*TASK ITEM*:
Go through the listing and copy each line with the string "yellow".

*RAW DATA*:

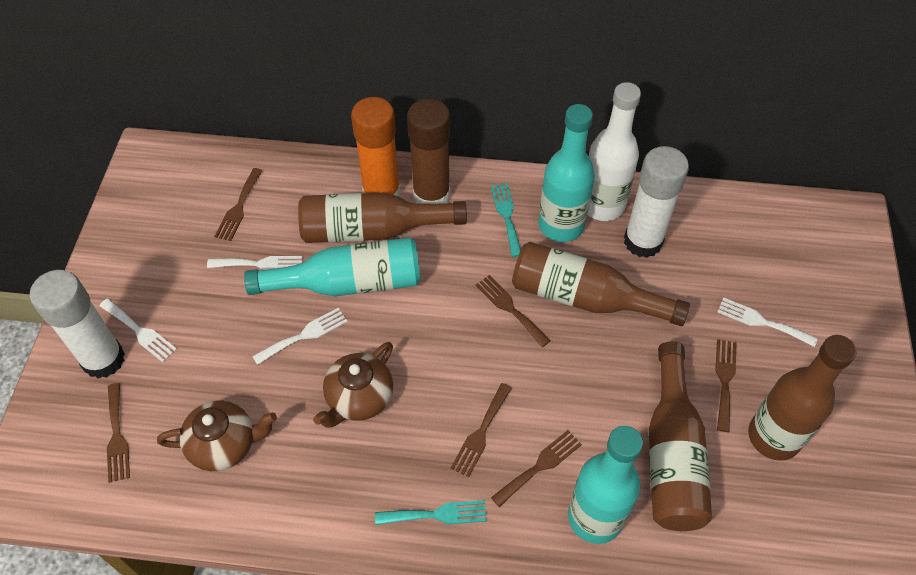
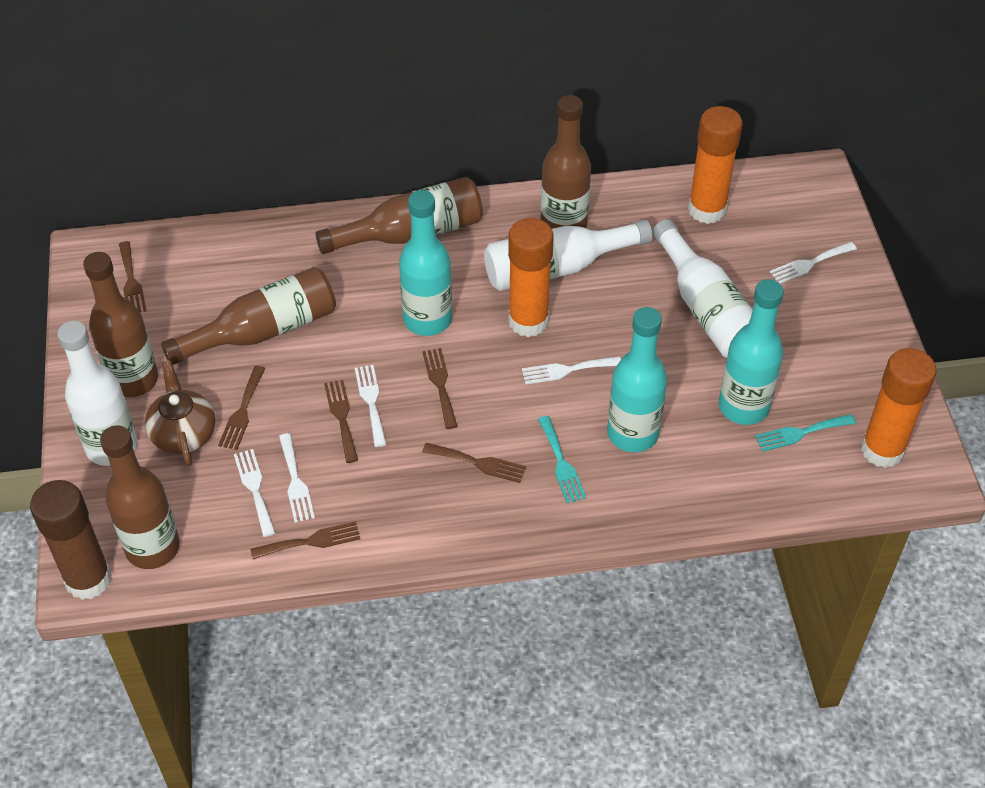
brown bottle: 4 -> 5
brown teapot: 2 -> 1
orange glue stick: 1 -> 3
white bottle: 1 -> 3
white fork: 4 -> 5
white glue stick: 2 -> 0

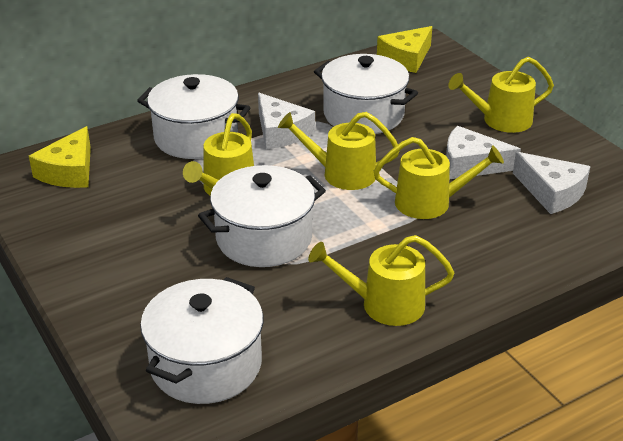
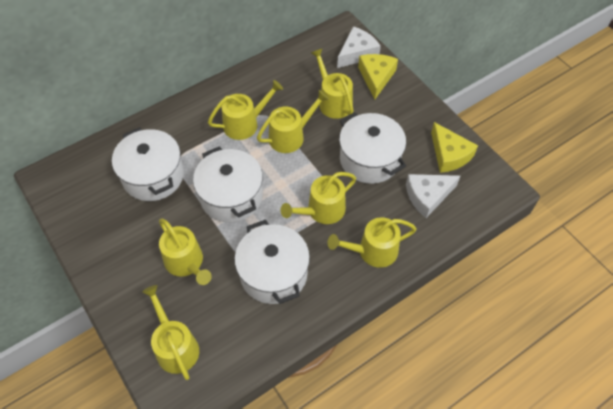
white cheese: 3 -> 2
yellow watering can: 5 -> 7

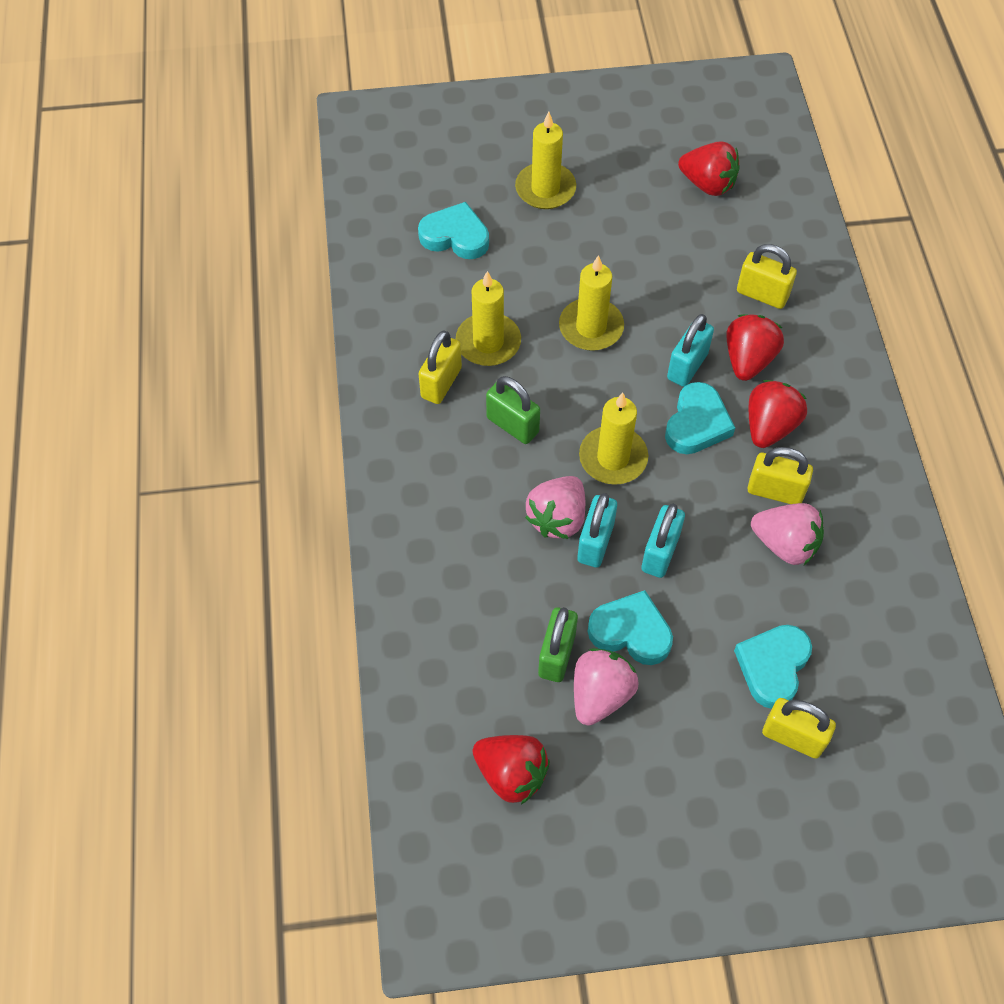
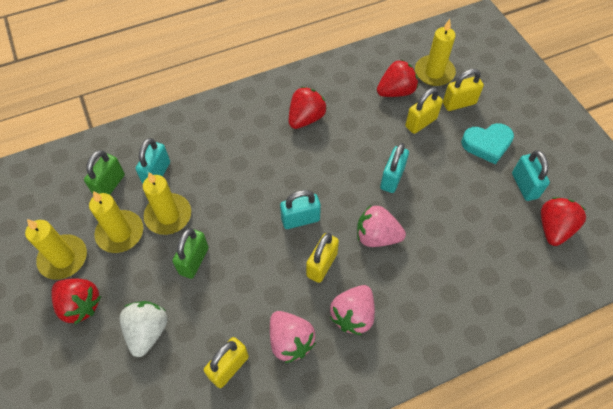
turquoise heart: 4 -> 1
turquoise padlock: 3 -> 4
white strawberry: 0 -> 1

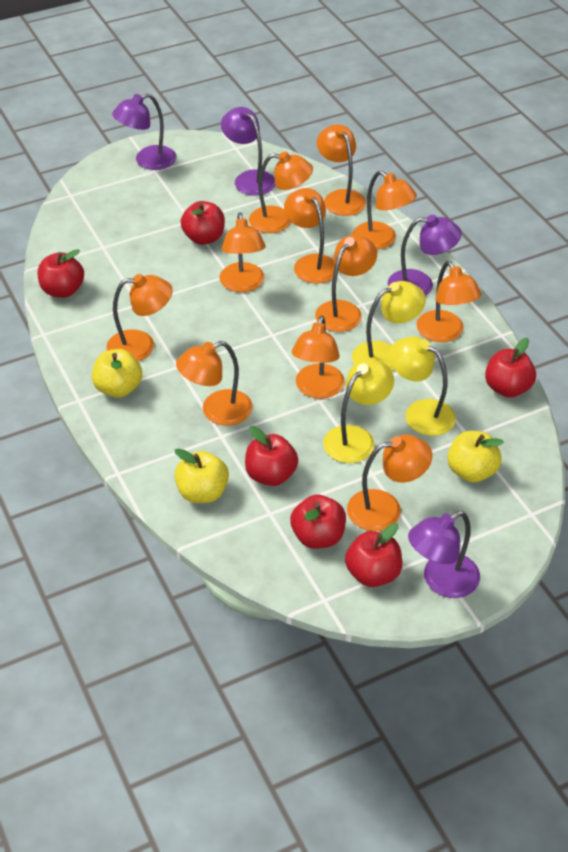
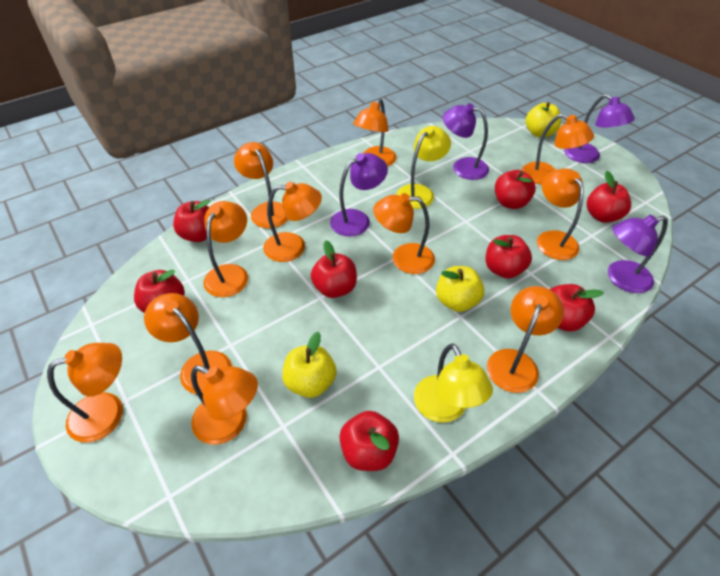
red apple: 6 -> 8
yellow lamp: 3 -> 2

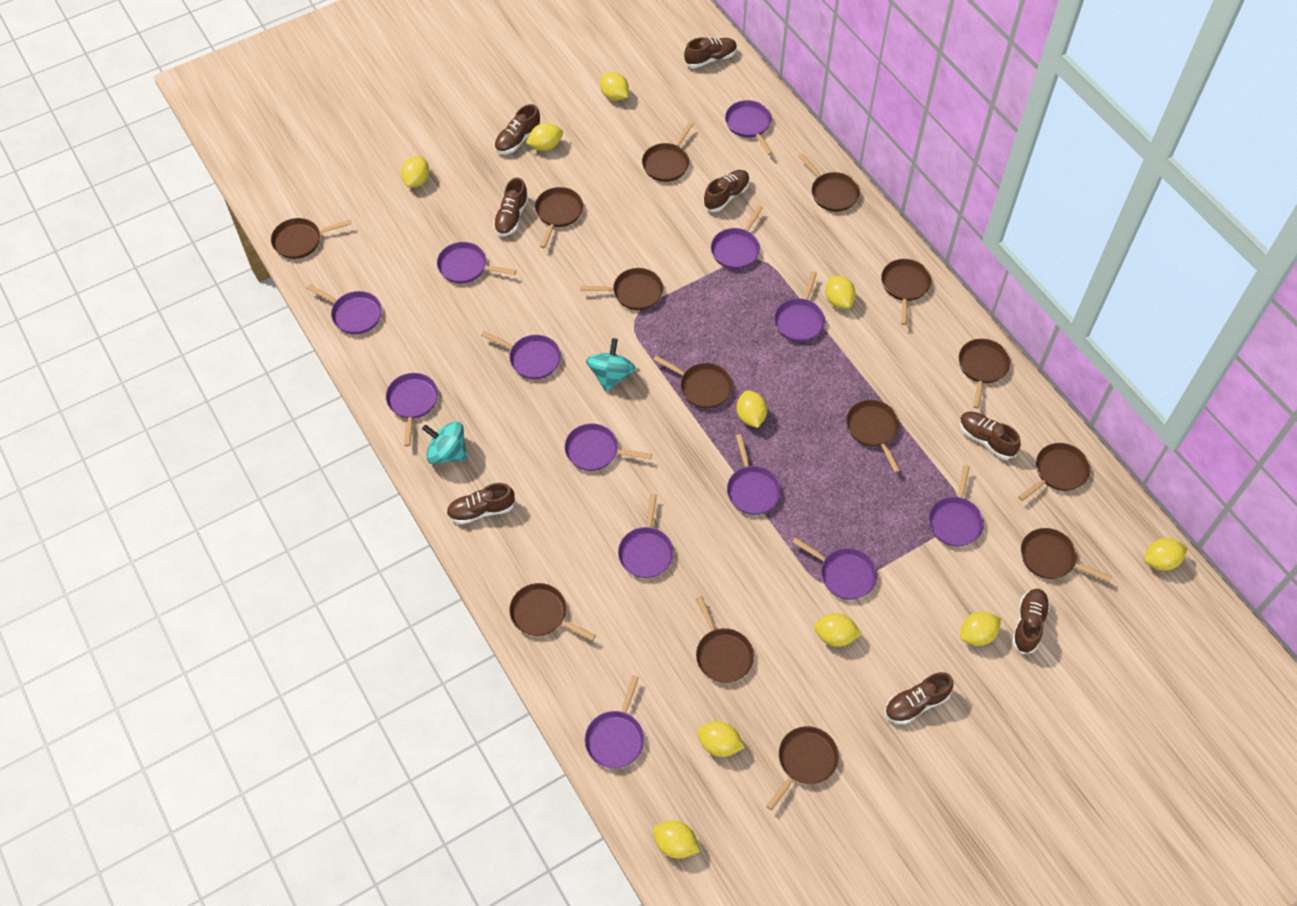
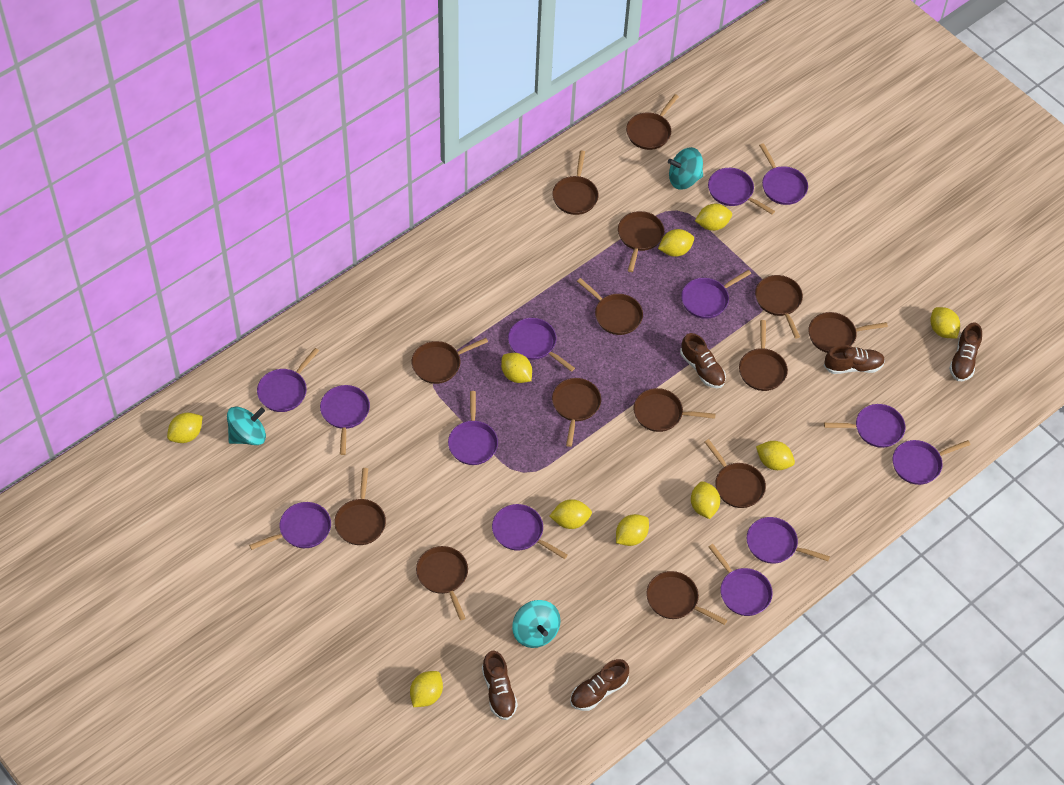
brown shoe: 8 -> 5
turquoise spinning top: 2 -> 3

*REPLY TO THE EXERCISE*:
yellow watering can: 5 -> 7
yellow lamp: 3 -> 2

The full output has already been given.